#### [PROVIDED MATERIAL]
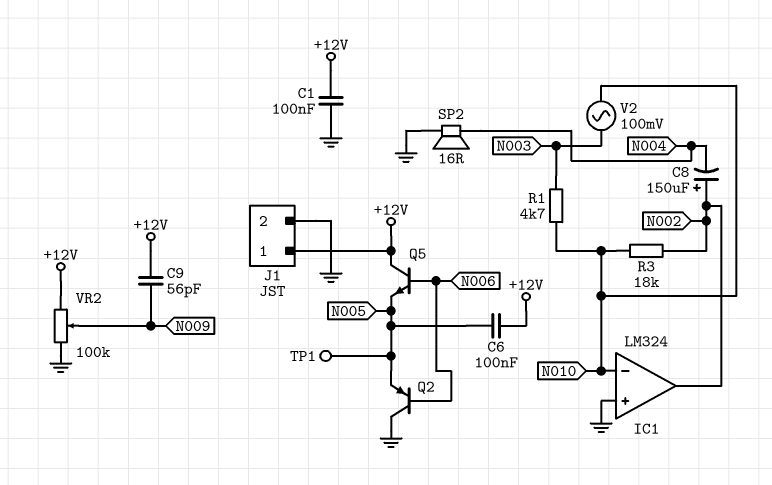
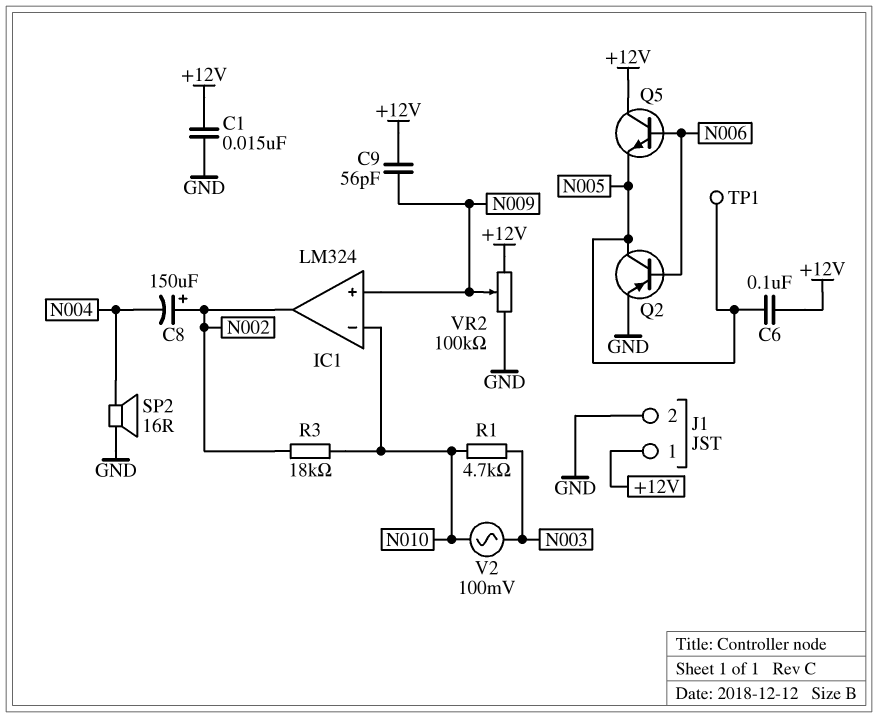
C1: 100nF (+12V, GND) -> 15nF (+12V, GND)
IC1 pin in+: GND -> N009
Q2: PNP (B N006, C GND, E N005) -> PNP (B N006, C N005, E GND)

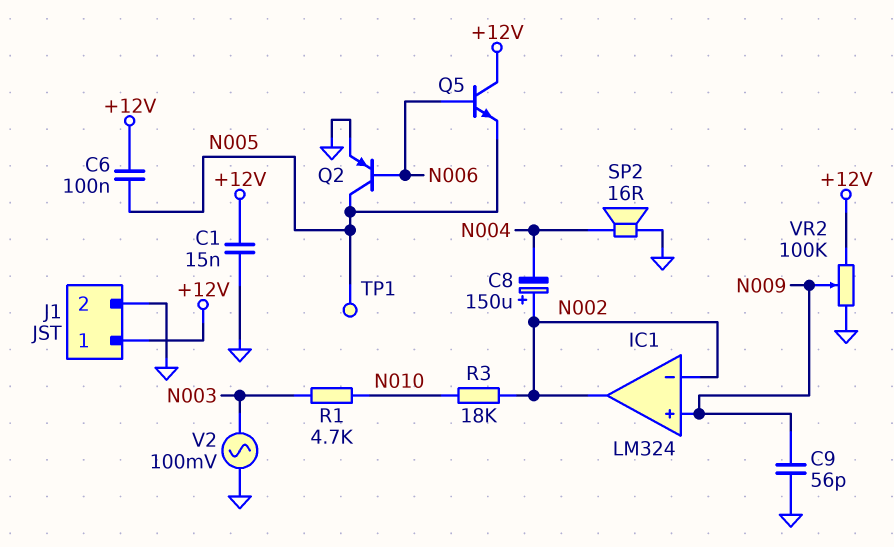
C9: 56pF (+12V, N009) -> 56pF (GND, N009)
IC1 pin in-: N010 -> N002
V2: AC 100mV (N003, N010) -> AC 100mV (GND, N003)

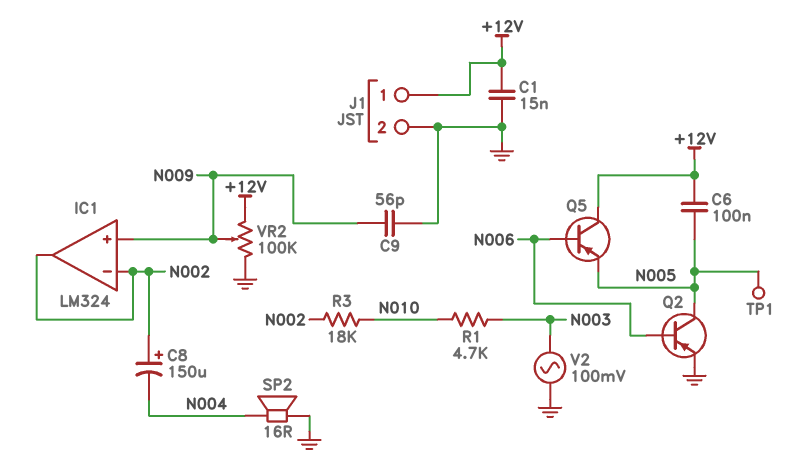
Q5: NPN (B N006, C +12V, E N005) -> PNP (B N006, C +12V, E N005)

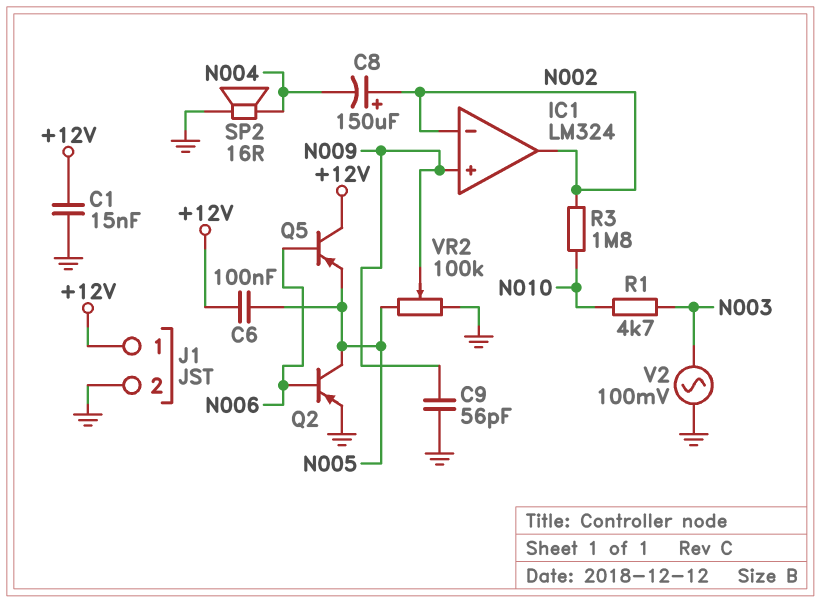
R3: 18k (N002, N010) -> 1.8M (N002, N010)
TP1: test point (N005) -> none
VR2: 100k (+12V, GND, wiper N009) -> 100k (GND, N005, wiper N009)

...

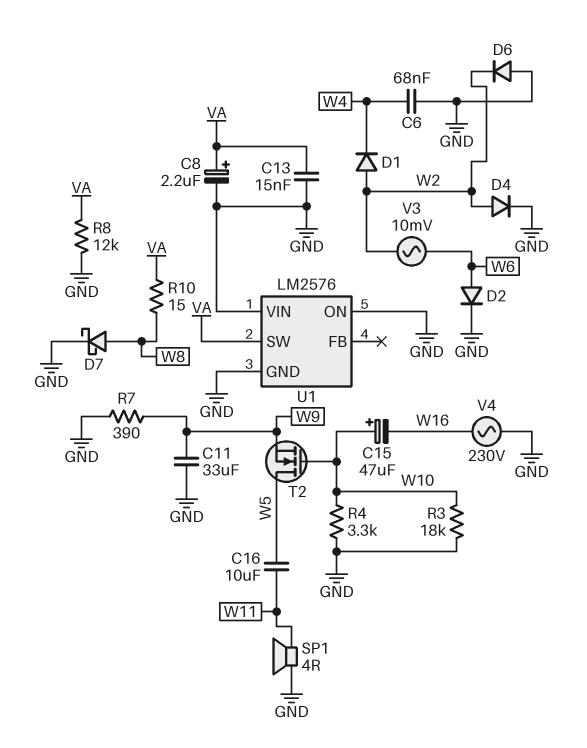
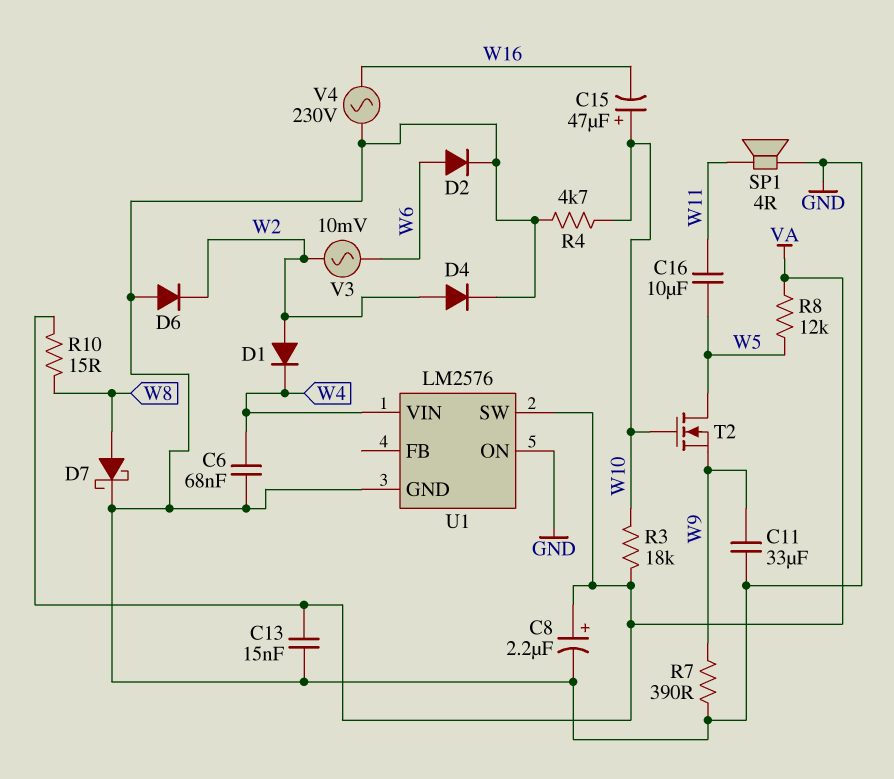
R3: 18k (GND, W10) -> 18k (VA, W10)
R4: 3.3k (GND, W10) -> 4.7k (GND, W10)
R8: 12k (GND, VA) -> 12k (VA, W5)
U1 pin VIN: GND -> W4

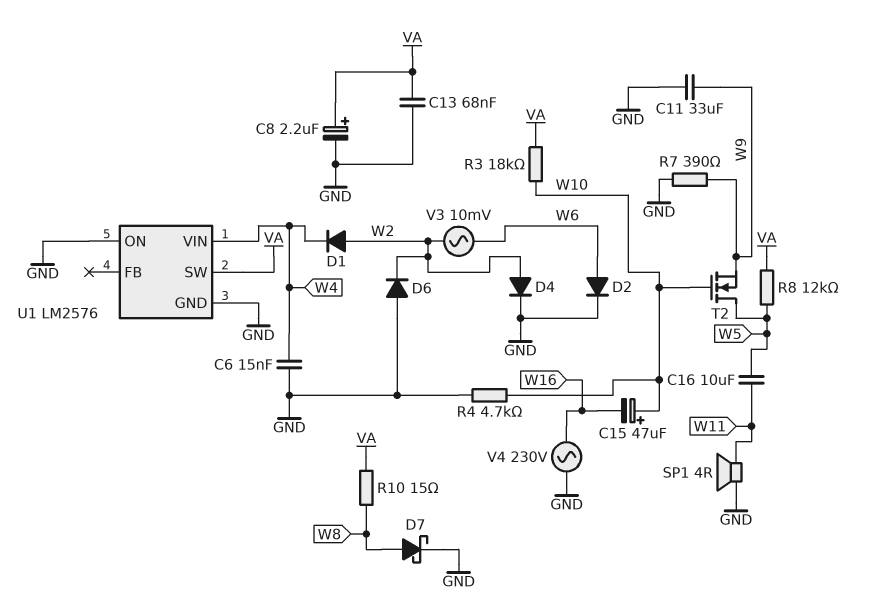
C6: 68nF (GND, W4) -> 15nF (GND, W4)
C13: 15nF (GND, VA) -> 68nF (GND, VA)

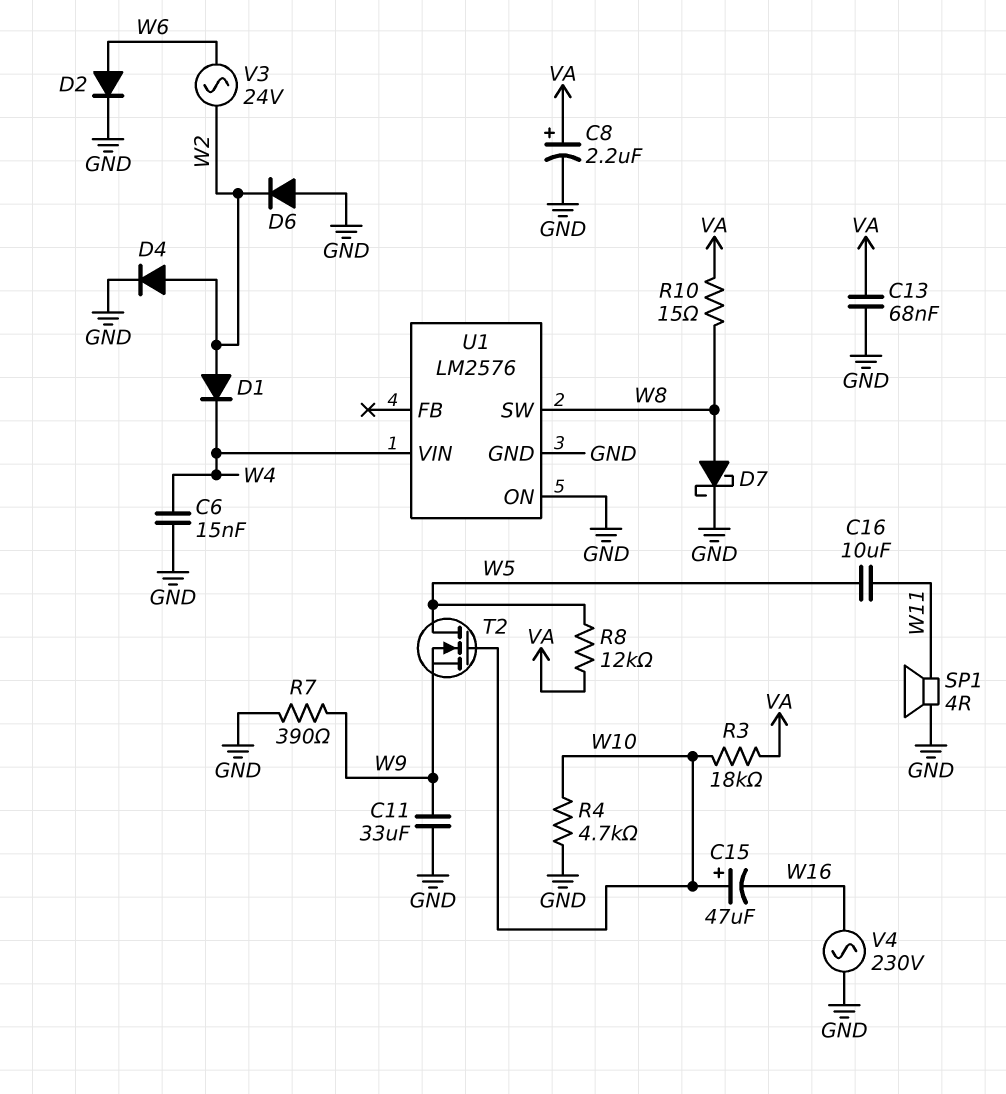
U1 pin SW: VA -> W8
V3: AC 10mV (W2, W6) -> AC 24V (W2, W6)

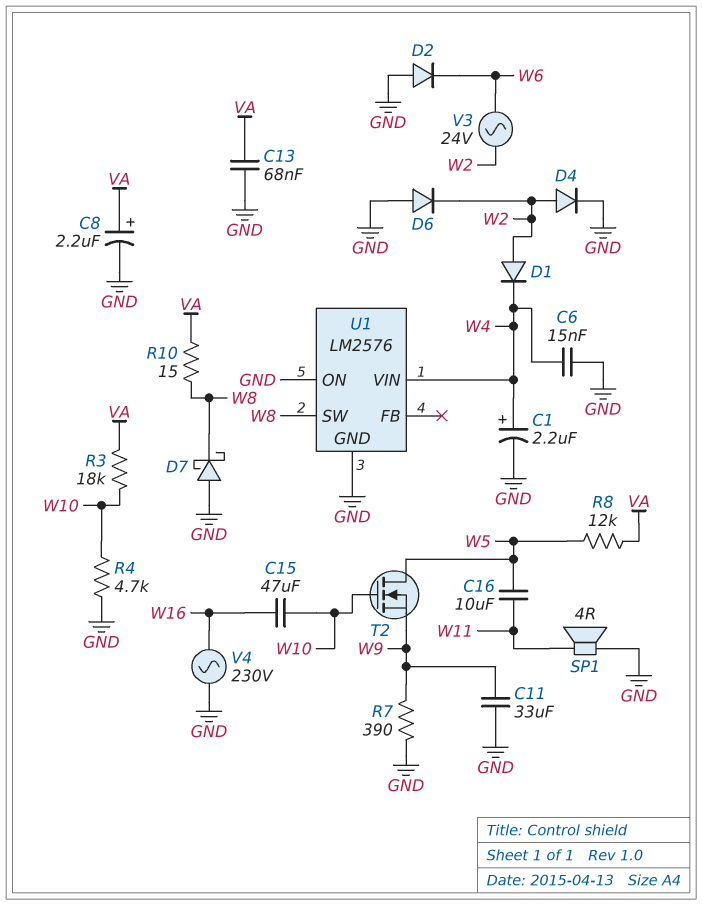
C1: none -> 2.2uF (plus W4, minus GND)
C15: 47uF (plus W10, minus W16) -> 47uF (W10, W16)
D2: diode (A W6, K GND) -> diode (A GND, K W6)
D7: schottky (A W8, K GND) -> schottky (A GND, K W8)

==

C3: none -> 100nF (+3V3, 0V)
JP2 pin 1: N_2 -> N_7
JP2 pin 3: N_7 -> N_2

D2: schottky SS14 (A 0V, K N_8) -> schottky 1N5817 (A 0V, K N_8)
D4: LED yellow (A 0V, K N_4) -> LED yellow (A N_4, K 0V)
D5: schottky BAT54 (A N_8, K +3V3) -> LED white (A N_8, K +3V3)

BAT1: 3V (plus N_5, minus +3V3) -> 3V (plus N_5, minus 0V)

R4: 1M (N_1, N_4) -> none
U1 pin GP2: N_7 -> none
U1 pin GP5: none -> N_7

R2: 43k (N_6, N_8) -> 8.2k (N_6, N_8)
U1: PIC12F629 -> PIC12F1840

#### [AIM OF THE TASK]
In the data above, take the line with "C1: 100nF (+12V, GND) -> 15nF (+12V, GND)", the line with "VR2: 100k (+12V, GND, wiper", and every line between, and set them down exactly without pictures.

#### [SOLUTION]
C1: 100nF (+12V, GND) -> 15nF (+12V, GND)
IC1 pin in+: GND -> N009
Q2: PNP (B N006, C GND, E N005) -> PNP (B N006, C N005, E GND)

C9: 56pF (+12V, N009) -> 56pF (GND, N009)
IC1 pin in-: N010 -> N002
V2: AC 100mV (N003, N010) -> AC 100mV (GND, N003)

Q5: NPN (B N006, C +12V, E N005) -> PNP (B N006, C +12V, E N005)

R3: 18k (N002, N010) -> 1.8M (N002, N010)
TP1: test point (N005) -> none
VR2: 100k (+12V, GND, wiper N009) -> 100k (GND, N005, wiper N009)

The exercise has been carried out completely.